Start of Supplied data
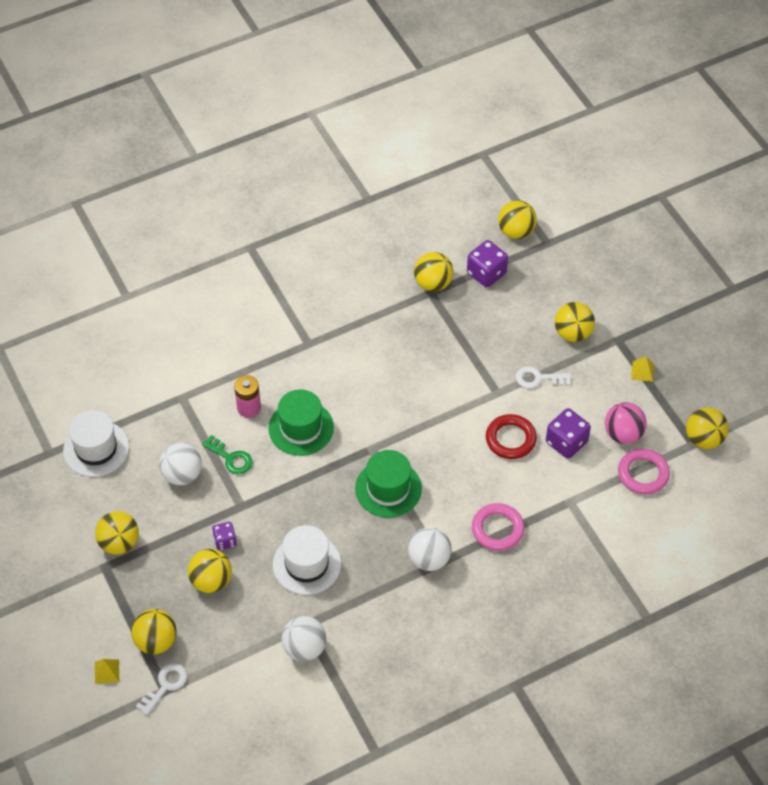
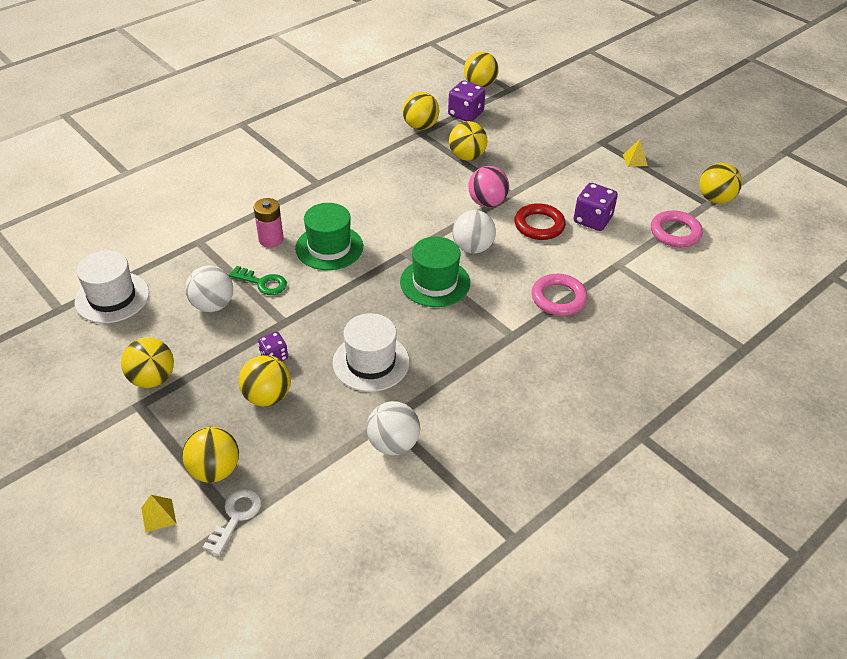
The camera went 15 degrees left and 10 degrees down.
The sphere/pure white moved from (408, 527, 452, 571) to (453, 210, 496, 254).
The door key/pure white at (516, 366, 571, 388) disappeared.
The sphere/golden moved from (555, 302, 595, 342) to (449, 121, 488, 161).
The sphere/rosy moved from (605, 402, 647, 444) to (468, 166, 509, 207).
End of Supplied data
Description of the task:
Write out all the records exactly, omitting the images.

Exercise solution:
The camera went 15 degrees left and 10 degrees down.
The sphere/pure white moved from (408, 527, 452, 571) to (453, 210, 496, 254).
The door key/pure white at (516, 366, 571, 388) disappeared.
The sphere/golden moved from (555, 302, 595, 342) to (449, 121, 488, 161).
The sphere/rosy moved from (605, 402, 647, 444) to (468, 166, 509, 207).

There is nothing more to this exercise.